(Exercise)
What you write should match, word for word, the lines from the one containing "orange cheese: 11 -> 10" through the end of the data, with no pictures.

(Extracted records)

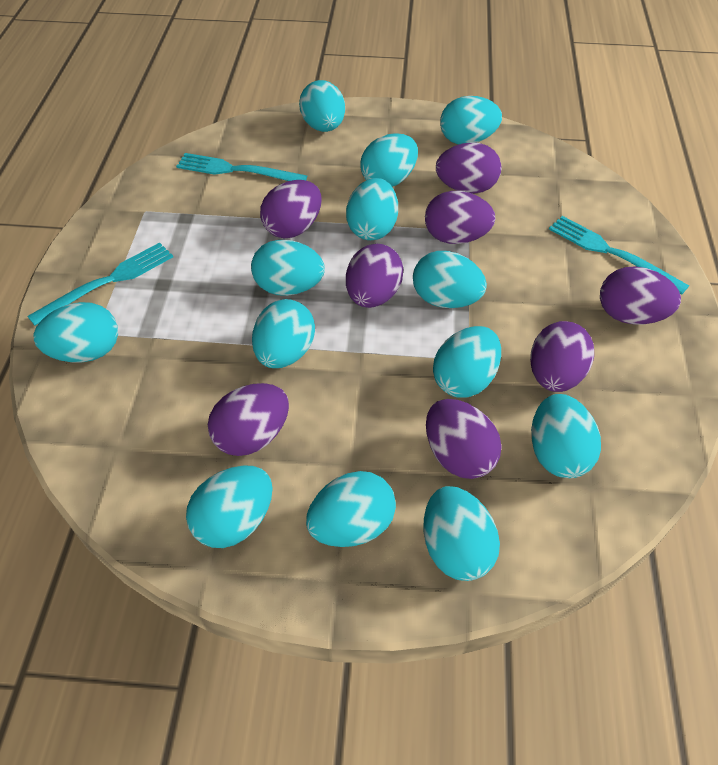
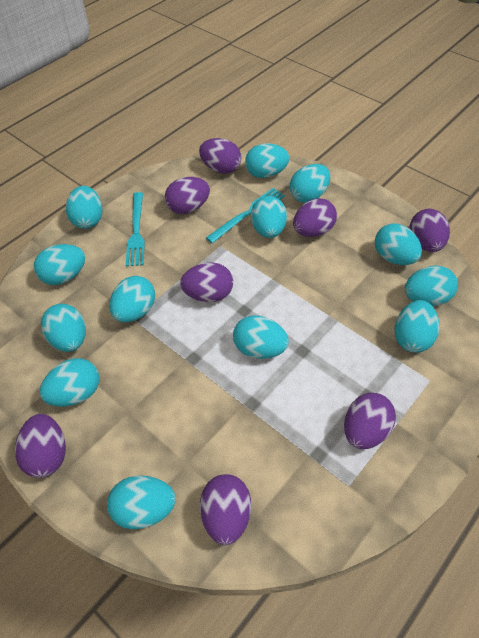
turquoise fork: 3 -> 2

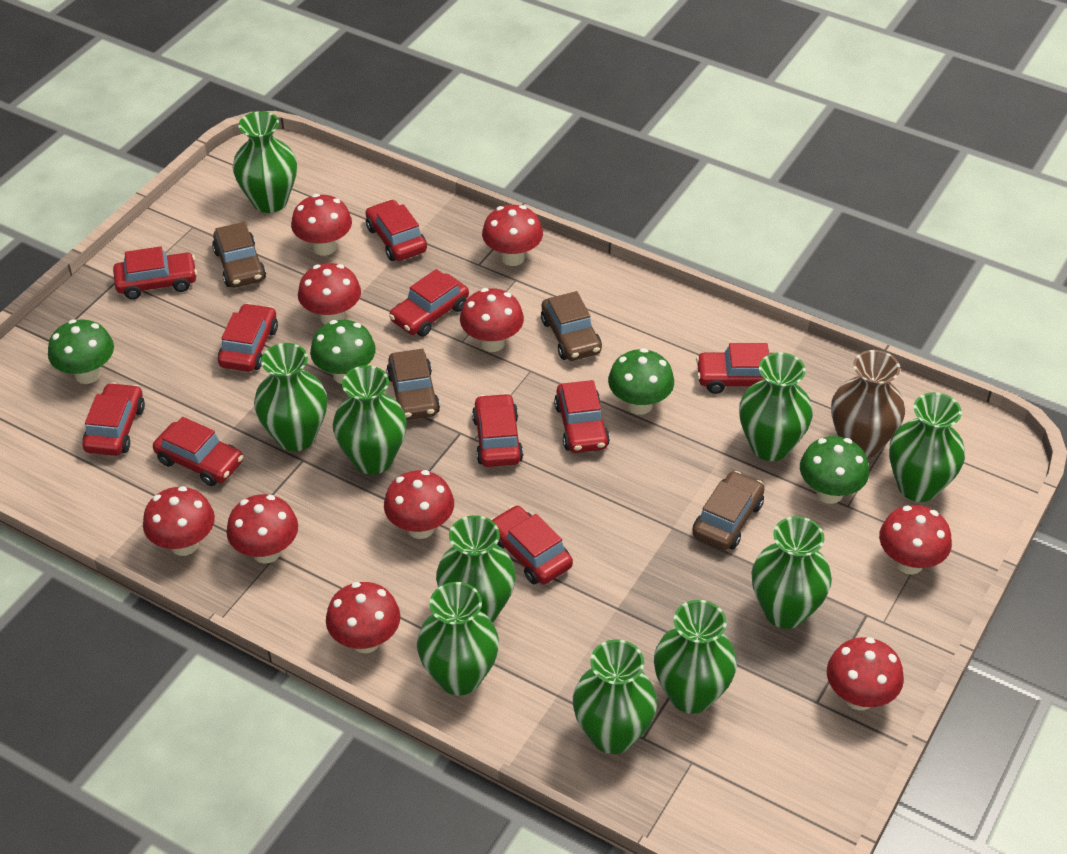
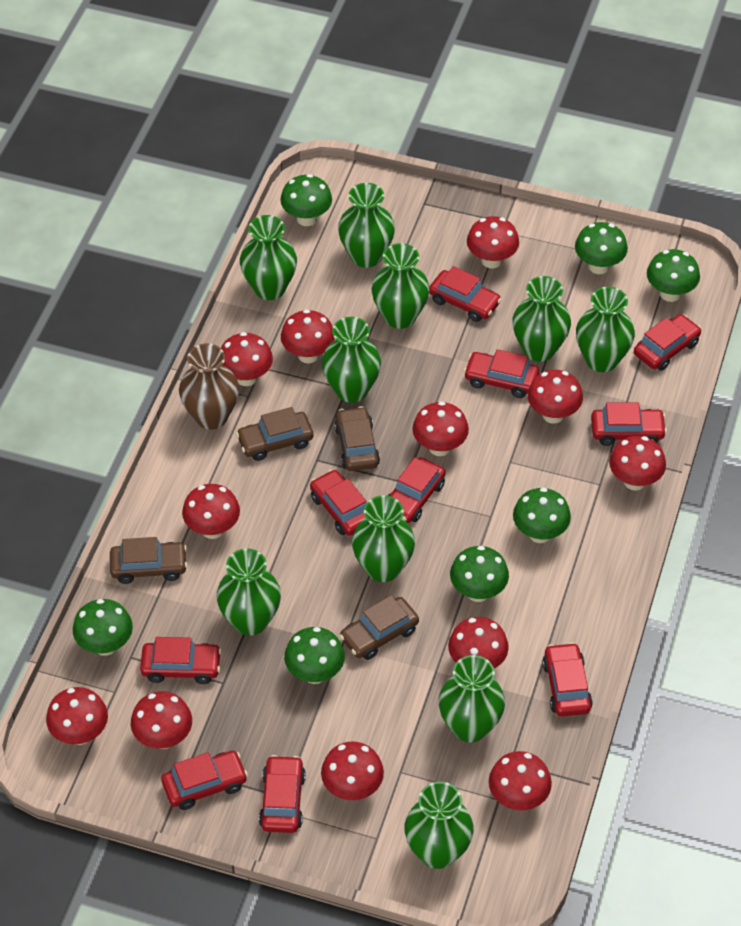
green mushroom: 4 -> 7
red mushroom: 10 -> 12

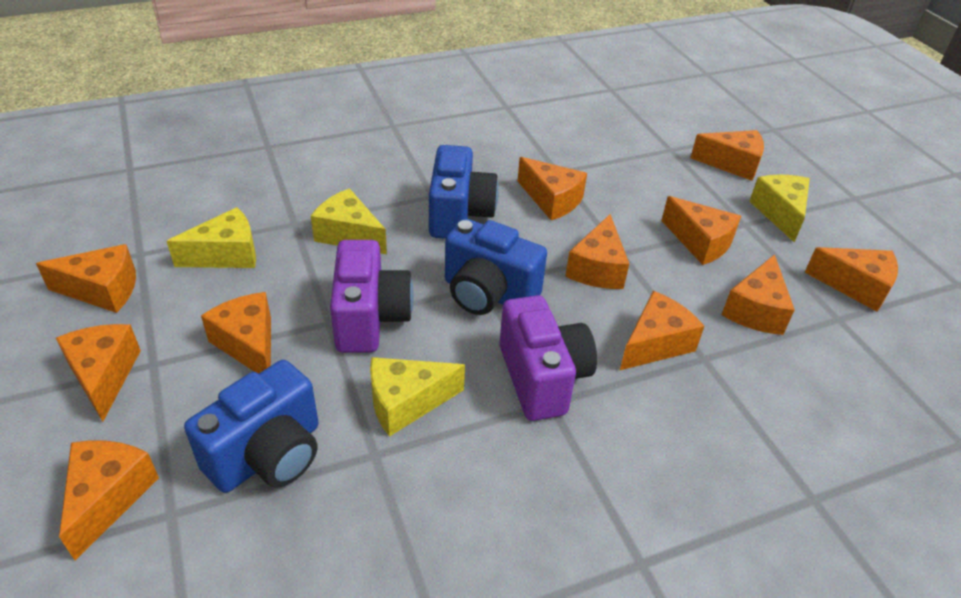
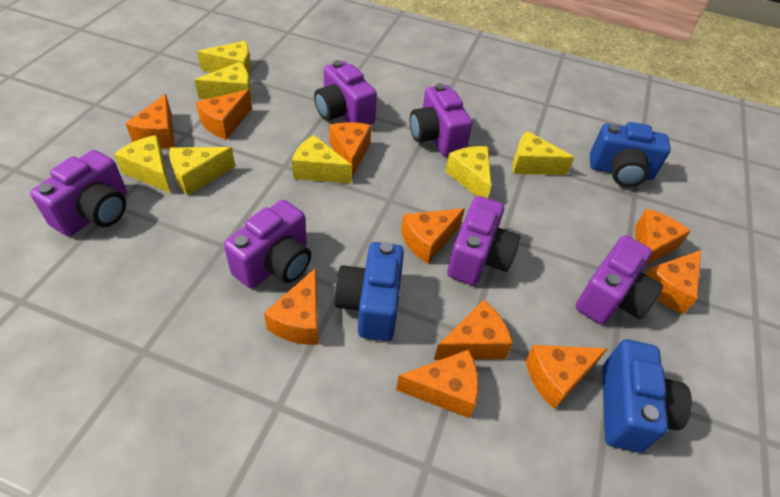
orange cheese: 11 -> 10
purple camera: 2 -> 6
yellow cheese: 4 -> 7

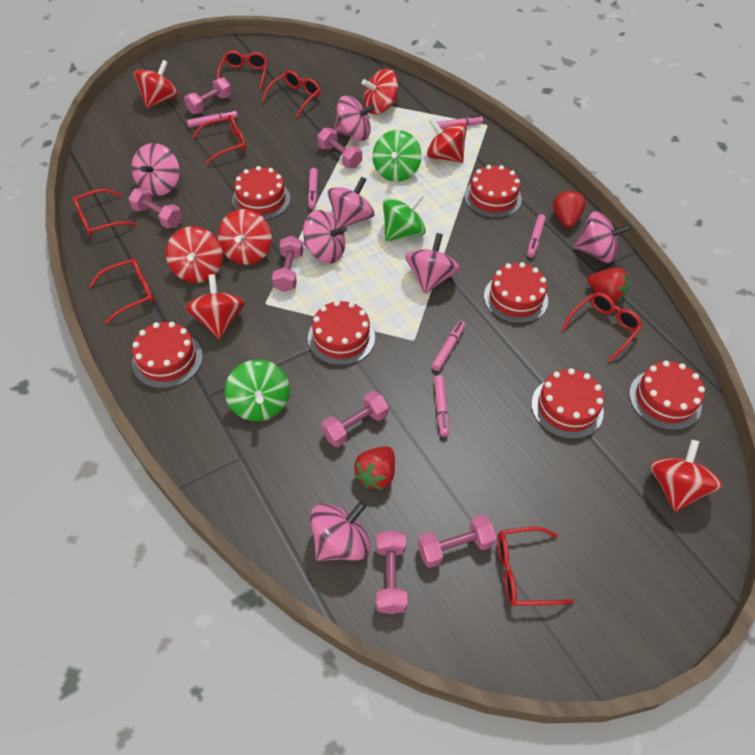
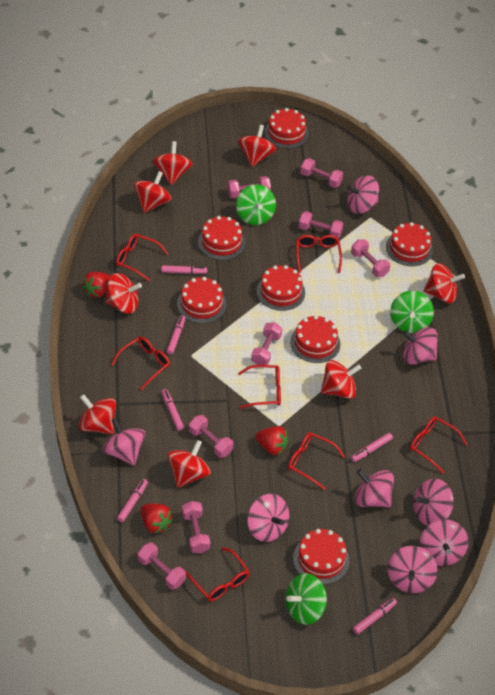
pink dumbbell: 7 -> 8
pink spinning top: 7 -> 8
red spinning top: 7 -> 8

(The completed task)
orange cheese: 11 -> 10
purple camera: 2 -> 6
yellow cheese: 4 -> 7

pink dumbbell: 7 -> 8
pink spinning top: 7 -> 8
red spinning top: 7 -> 8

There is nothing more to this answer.